____ Records
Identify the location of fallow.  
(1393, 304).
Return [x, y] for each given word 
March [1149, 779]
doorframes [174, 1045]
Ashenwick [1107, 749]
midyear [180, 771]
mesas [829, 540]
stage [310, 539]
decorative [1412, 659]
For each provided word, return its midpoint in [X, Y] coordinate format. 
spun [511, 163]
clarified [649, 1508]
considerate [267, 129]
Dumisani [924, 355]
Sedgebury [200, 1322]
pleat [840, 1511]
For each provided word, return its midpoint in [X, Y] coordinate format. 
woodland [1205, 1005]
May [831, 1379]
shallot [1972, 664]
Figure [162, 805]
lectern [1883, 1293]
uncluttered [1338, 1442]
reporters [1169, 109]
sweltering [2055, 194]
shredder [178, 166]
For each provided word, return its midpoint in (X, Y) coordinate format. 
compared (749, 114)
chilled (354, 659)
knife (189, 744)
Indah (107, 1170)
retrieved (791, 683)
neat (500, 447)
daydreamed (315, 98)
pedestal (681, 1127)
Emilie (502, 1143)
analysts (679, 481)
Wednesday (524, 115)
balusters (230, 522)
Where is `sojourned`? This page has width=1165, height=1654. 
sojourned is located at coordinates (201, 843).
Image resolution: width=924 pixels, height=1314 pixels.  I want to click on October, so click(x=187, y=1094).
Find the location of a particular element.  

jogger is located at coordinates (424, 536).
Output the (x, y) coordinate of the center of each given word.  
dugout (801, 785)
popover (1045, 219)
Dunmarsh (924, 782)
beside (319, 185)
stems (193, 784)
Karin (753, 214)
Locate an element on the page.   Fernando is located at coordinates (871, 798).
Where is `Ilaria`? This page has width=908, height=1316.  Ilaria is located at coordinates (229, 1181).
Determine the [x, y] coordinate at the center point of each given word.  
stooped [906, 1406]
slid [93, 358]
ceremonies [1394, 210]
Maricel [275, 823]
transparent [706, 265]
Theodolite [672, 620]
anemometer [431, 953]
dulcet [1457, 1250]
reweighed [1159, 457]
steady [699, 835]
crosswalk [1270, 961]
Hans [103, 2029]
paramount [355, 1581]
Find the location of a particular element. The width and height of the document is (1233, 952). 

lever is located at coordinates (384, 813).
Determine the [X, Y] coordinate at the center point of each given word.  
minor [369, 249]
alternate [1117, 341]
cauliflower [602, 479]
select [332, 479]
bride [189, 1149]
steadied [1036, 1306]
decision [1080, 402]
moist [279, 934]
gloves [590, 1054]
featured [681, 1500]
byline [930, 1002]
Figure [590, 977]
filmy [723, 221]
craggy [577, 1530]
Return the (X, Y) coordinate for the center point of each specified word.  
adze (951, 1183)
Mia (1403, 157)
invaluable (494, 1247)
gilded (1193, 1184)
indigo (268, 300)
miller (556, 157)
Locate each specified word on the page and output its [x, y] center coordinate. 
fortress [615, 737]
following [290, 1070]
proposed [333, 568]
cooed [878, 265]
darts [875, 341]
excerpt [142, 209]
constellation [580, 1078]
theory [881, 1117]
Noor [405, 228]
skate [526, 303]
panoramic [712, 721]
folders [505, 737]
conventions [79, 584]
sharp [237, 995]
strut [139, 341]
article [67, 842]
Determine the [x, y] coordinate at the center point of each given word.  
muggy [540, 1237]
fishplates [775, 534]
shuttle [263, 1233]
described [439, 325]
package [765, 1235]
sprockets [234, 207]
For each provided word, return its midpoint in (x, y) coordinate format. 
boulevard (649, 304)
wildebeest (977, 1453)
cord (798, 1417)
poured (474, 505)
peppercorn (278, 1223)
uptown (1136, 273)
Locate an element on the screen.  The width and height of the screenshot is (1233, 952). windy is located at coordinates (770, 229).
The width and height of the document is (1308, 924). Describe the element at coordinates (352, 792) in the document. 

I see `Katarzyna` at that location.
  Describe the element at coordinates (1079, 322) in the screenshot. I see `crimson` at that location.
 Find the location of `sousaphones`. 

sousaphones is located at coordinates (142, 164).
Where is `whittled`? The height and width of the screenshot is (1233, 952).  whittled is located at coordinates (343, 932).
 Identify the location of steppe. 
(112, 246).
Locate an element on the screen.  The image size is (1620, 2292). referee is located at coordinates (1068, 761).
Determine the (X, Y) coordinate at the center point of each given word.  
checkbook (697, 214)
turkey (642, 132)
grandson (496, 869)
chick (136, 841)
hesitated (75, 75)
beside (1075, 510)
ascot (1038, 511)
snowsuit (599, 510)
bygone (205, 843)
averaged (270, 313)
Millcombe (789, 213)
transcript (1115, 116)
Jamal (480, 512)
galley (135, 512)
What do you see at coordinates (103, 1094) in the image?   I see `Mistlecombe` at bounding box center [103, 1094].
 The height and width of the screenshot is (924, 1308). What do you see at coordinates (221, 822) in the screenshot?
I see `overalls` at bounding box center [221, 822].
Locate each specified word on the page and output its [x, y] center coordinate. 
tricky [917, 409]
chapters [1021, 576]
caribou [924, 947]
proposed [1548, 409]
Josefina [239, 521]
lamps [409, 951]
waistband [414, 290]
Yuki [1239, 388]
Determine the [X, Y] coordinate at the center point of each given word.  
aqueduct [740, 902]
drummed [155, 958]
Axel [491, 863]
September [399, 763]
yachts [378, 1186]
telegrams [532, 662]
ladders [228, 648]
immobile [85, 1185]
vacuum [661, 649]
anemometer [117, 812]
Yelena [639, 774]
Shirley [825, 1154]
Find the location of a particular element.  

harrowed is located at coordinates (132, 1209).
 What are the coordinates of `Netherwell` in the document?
________
:: Exercise details ::
Reproduce all of the rows above word for word, with nothing changed, added, or left out.

:: Answer to this exercise ::
Identify the location of fallow.  
(1393, 304).
Return [x, y] for each given word 
March [1149, 779]
doorframes [174, 1045]
Ashenwick [1107, 749]
midyear [180, 771]
mesas [829, 540]
stage [310, 539]
decorative [1412, 659]
For each provided word, return its midpoint in [X, Y] coordinate format. 
spun [511, 163]
clarified [649, 1508]
considerate [267, 129]
Dumisani [924, 355]
Sedgebury [200, 1322]
pleat [840, 1511]
For each provided word, return its midpoint in [X, Y] coordinate format. 
woodland [1205, 1005]
May [831, 1379]
shallot [1972, 664]
Figure [162, 805]
lectern [1883, 1293]
uncluttered [1338, 1442]
reporters [1169, 109]
sweltering [2055, 194]
shredder [178, 166]
For each provided word, return its midpoint in (X, Y) coordinate format. 
compared (749, 114)
chilled (354, 659)
knife (189, 744)
Indah (107, 1170)
retrieved (791, 683)
neat (500, 447)
daydreamed (315, 98)
pedestal (681, 1127)
Emilie (502, 1143)
analysts (679, 481)
Wednesday (524, 115)
balusters (230, 522)
Where is `sojourned`? This page has width=1165, height=1654. 
sojourned is located at coordinates (201, 843).
Image resolution: width=924 pixels, height=1314 pixels.  I want to click on October, so click(x=187, y=1094).
Find the location of a particular element.  

jogger is located at coordinates (424, 536).
Output the (x, y) coordinate of the center of each given word.  
dugout (801, 785)
popover (1045, 219)
Dunmarsh (924, 782)
beside (319, 185)
stems (193, 784)
Karin (753, 214)
Locate an element on the page.   Fernando is located at coordinates (871, 798).
Where is `Ilaria`? This page has width=908, height=1316.  Ilaria is located at coordinates (229, 1181).
Determine the [x, y] coordinate at the center point of each given word.  
stooped [906, 1406]
slid [93, 358]
ceremonies [1394, 210]
Maricel [275, 823]
transparent [706, 265]
Theodolite [672, 620]
anemometer [431, 953]
dulcet [1457, 1250]
reweighed [1159, 457]
steady [699, 835]
crosswalk [1270, 961]
Hans [103, 2029]
paramount [355, 1581]
Find the location of a particular element. The width and height of the document is (1233, 952). 

lever is located at coordinates (384, 813).
Determine the [X, Y] coordinate at the center point of each given word.  
minor [369, 249]
alternate [1117, 341]
cauliflower [602, 479]
select [332, 479]
bride [189, 1149]
steadied [1036, 1306]
decision [1080, 402]
moist [279, 934]
gloves [590, 1054]
featured [681, 1500]
byline [930, 1002]
Figure [590, 977]
filmy [723, 221]
craggy [577, 1530]
Return the (X, Y) coordinate for the center point of each specified word.  
adze (951, 1183)
Mia (1403, 157)
invaluable (494, 1247)
gilded (1193, 1184)
indigo (268, 300)
miller (556, 157)
Locate each specified word on the page and output its [x, y] center coordinate. 
fortress [615, 737]
following [290, 1070]
proposed [333, 568]
cooed [878, 265]
darts [875, 341]
excerpt [142, 209]
constellation [580, 1078]
theory [881, 1117]
Noor [405, 228]
skate [526, 303]
panoramic [712, 721]
folders [505, 737]
conventions [79, 584]
sharp [237, 995]
strut [139, 341]
article [67, 842]
Determine the [x, y] coordinate at the center point of each given word.  
muggy [540, 1237]
fishplates [775, 534]
shuttle [263, 1233]
described [439, 325]
package [765, 1235]
sprockets [234, 207]
For each provided word, return its midpoint in (x, y) coordinate format. 
boulevard (649, 304)
wildebeest (977, 1453)
cord (798, 1417)
poured (474, 505)
peppercorn (278, 1223)
uptown (1136, 273)
Locate an element on the screen.  The width and height of the screenshot is (1233, 952). windy is located at coordinates (770, 229).
The width and height of the document is (1308, 924). Describe the element at coordinates (352, 792) in the document. 

I see `Katarzyna` at that location.
  Describe the element at coordinates (1079, 322) in the screenshot. I see `crimson` at that location.
 Find the location of `sousaphones`. 

sousaphones is located at coordinates (142, 164).
Where is `whittled`? The height and width of the screenshot is (1233, 952).  whittled is located at coordinates (343, 932).
 Identify the location of steppe. 
(112, 246).
Locate an element on the screen.  The image size is (1620, 2292). referee is located at coordinates (1068, 761).
Determine the (X, Y) coordinate at the center point of each given word.  
checkbook (697, 214)
turkey (642, 132)
grandson (496, 869)
chick (136, 841)
hesitated (75, 75)
beside (1075, 510)
ascot (1038, 511)
snowsuit (599, 510)
bygone (205, 843)
averaged (270, 313)
Millcombe (789, 213)
transcript (1115, 116)
Jamal (480, 512)
galley (135, 512)
What do you see at coordinates (103, 1094) in the image?   I see `Mistlecombe` at bounding box center [103, 1094].
 The height and width of the screenshot is (924, 1308). What do you see at coordinates (221, 822) in the screenshot?
I see `overalls` at bounding box center [221, 822].
Locate each specified word on the page and output its [x, y] center coordinate. 
tricky [917, 409]
chapters [1021, 576]
caribou [924, 947]
proposed [1548, 409]
Josefina [239, 521]
lamps [409, 951]
waistband [414, 290]
Yuki [1239, 388]
Determine the [X, Y] coordinate at the center point of each given word.  
aqueduct [740, 902]
drummed [155, 958]
Axel [491, 863]
September [399, 763]
yachts [378, 1186]
telegrams [532, 662]
ladders [228, 648]
immobile [85, 1185]
vacuum [661, 649]
anemometer [117, 812]
Yelena [639, 774]
Shirley [825, 1154]
Find the location of a particular element.  

harrowed is located at coordinates (132, 1209).
 What are the coordinates of `Netherwell` in the document?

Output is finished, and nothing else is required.